* RECORDS TO PROCESS *
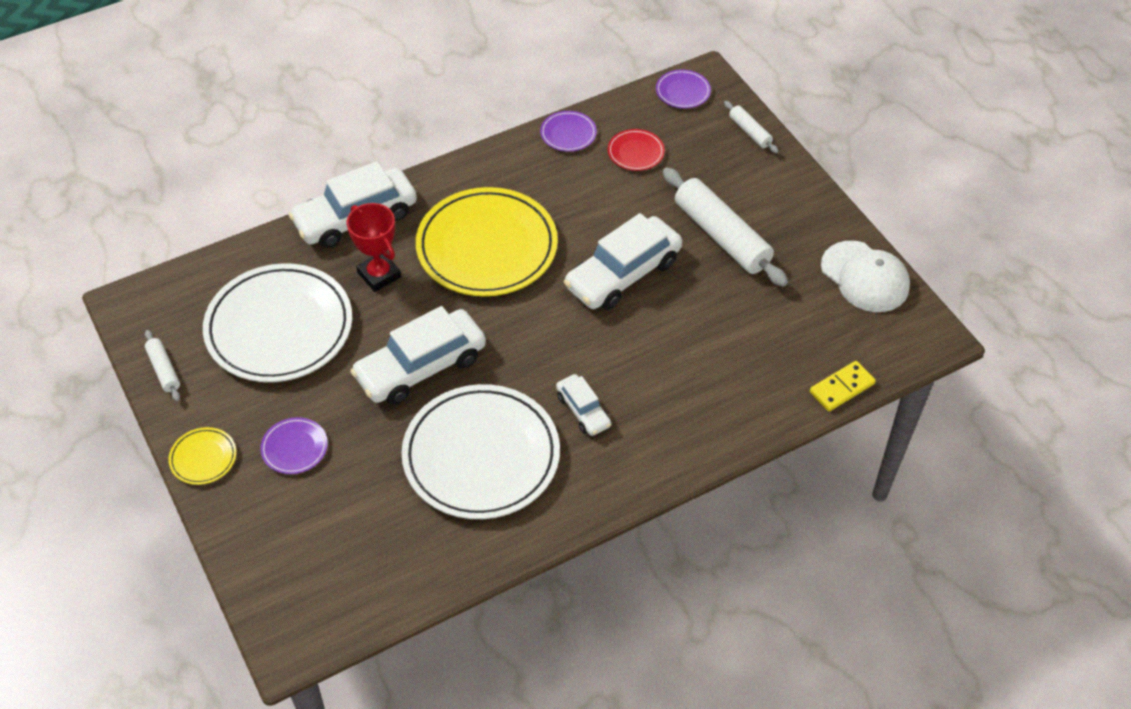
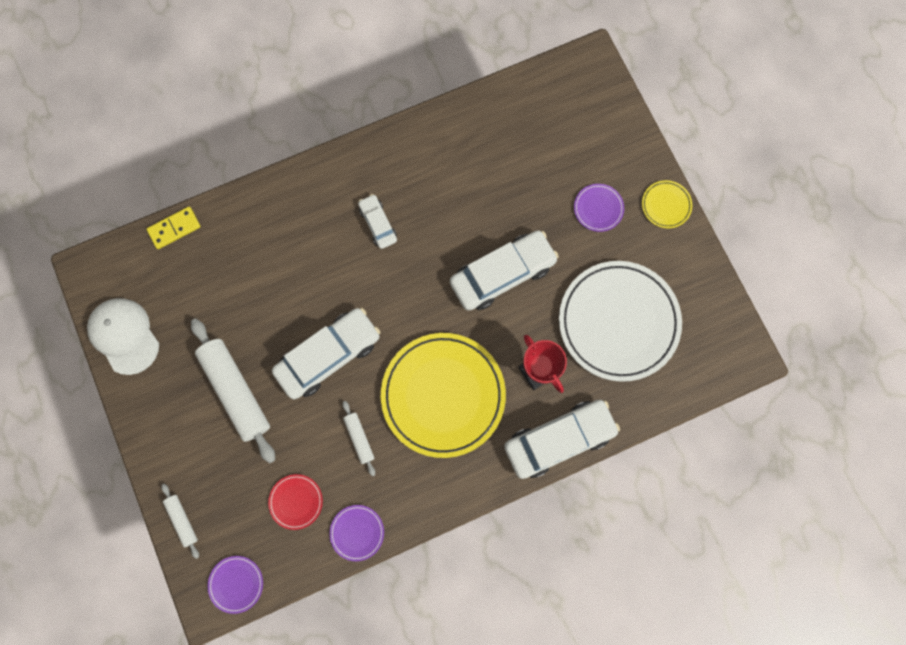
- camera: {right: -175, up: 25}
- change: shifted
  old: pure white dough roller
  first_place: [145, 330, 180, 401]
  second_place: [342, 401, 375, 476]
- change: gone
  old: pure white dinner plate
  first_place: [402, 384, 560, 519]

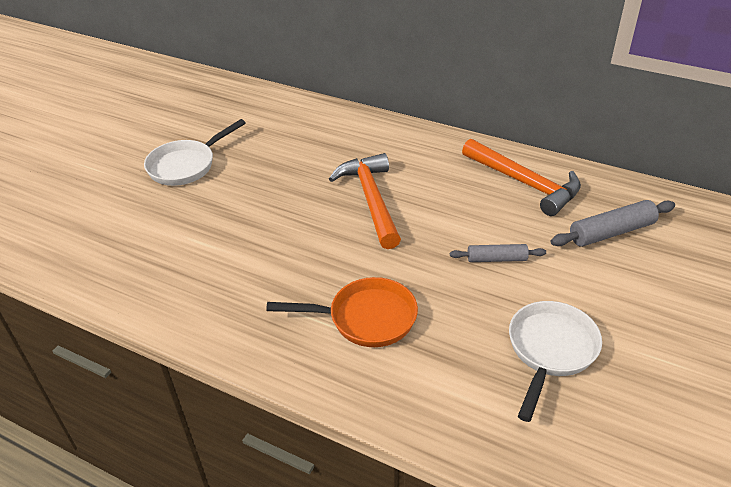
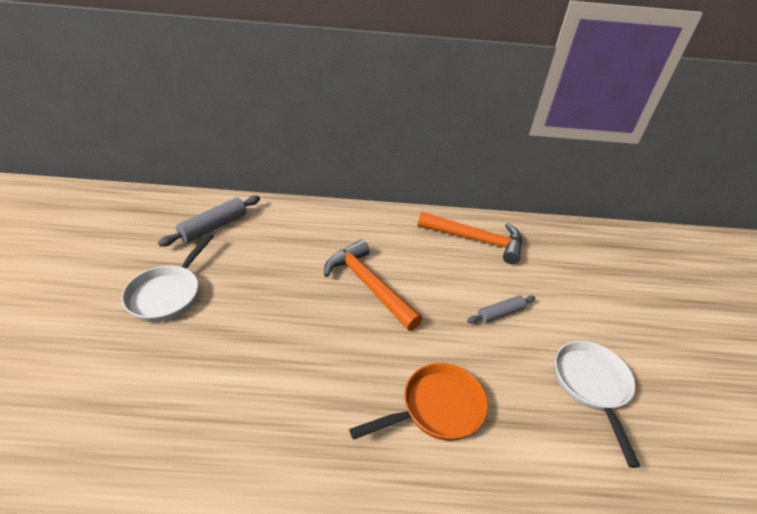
- camera: {right: -30, up: 0}
- change: shifted
  old: ash-grey dough roller
  first_place: [551, 200, 675, 247]
  second_place: [158, 195, 260, 247]

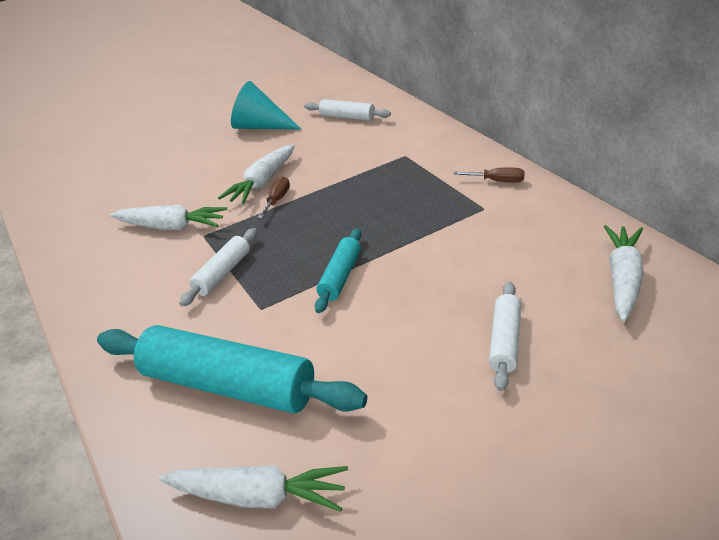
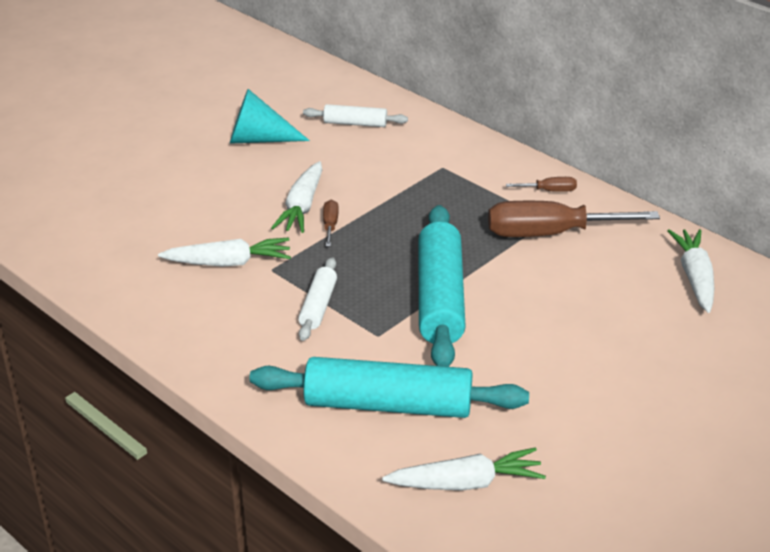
- camera: {right: -20, up: 0}
- change: scaled
  old: teal dough roller
  first_place: [315, 228, 361, 313]
  second_place: [418, 205, 466, 367]
  factor: 1.97
- change: gone
  old: pure white dough roller
  first_place: [489, 282, 521, 391]
- change: new
  new: brown hand screwdriver
  second_place: [488, 201, 660, 237]

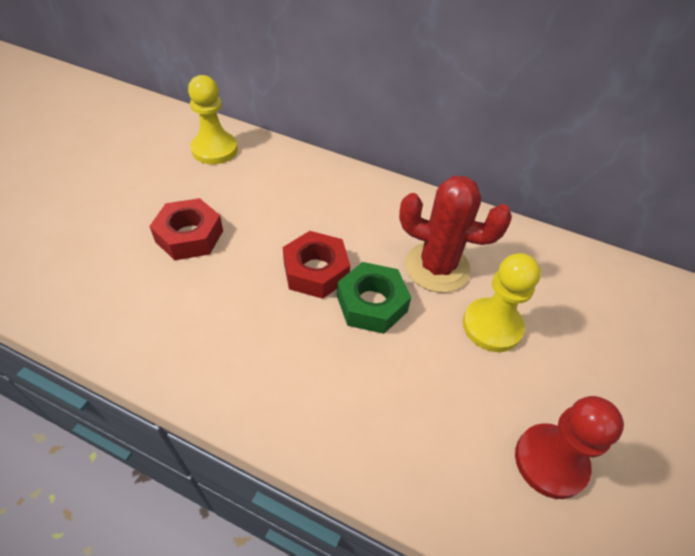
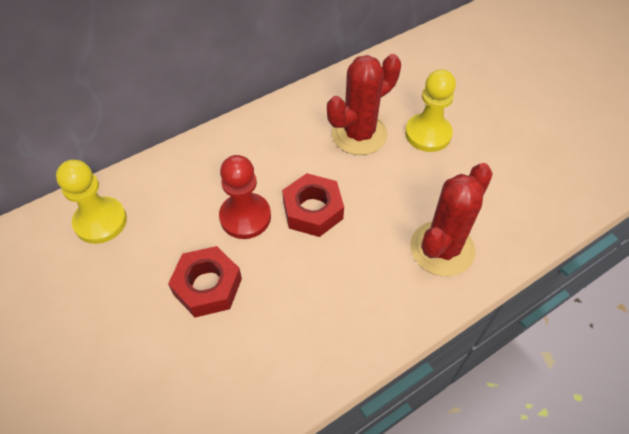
- camera: {right: -55, up: 5}
- change: gone
  old: green hex nut
  first_place: [337, 262, 411, 334]
- change: shifted
  old: red game pawn
  first_place: [515, 396, 624, 499]
  second_place: [219, 155, 271, 239]
- change: new
  new: red prickly plant
  second_place: [410, 163, 493, 276]

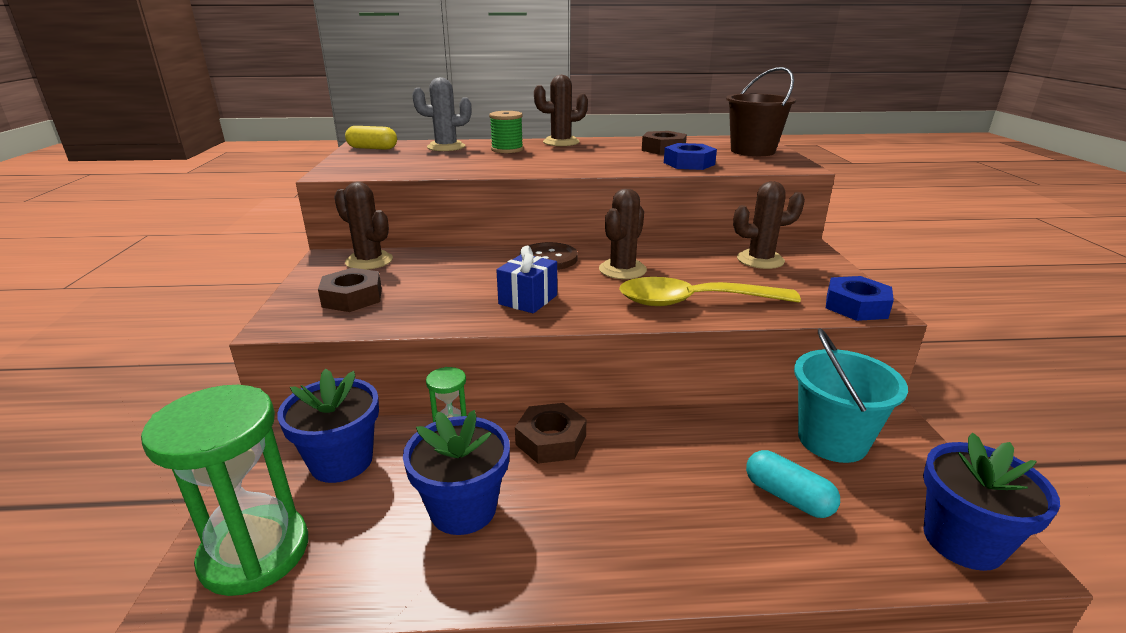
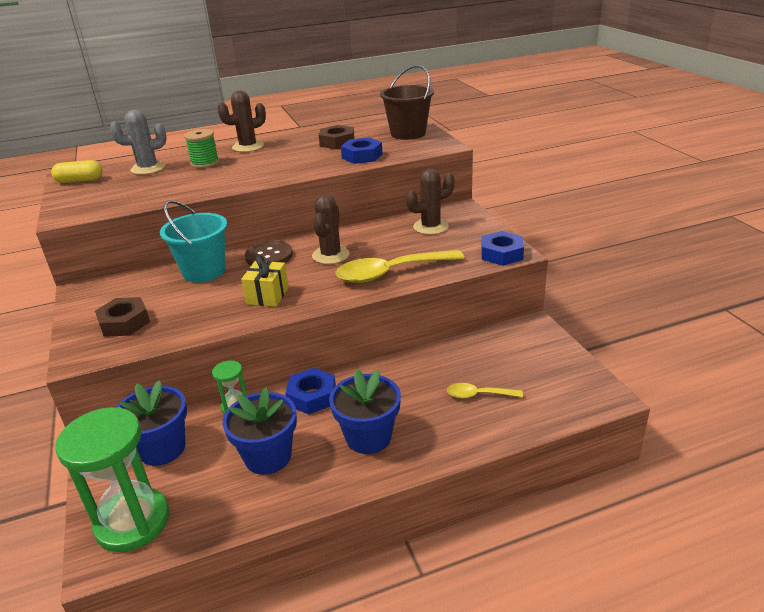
- camera: {right: -15, up: 5}
- change: gone
  old: brown prickly plant
  first_place: [334, 182, 393, 270]
- change: repainted
  old: blue gift
  new: golden gift
  first_place: [496, 246, 557, 313]
  second_place: [241, 255, 289, 307]
- change: repainted
  old: brown hex nut
  new: blue hex nut
  first_place: [515, 403, 586, 464]
  second_place: [285, 368, 336, 415]
- change: swapped
  old: teal pill
  new: golden tablespoon
  first_place: [746, 450, 840, 518]
  second_place: [447, 383, 523, 398]
- change: shifted
  old: teal sand bucket
  first_place: [794, 328, 908, 463]
  second_place: [160, 200, 227, 283]
- change: shifted
  old: blue flower pot
  first_place: [923, 433, 1060, 571]
  second_place: [329, 369, 401, 454]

* TASK DIRECTIONS *
Among the entries above, count the lines that contain the word "dough" and give the number by itself.

* SOLUTION TO THIS PROBLEM *
4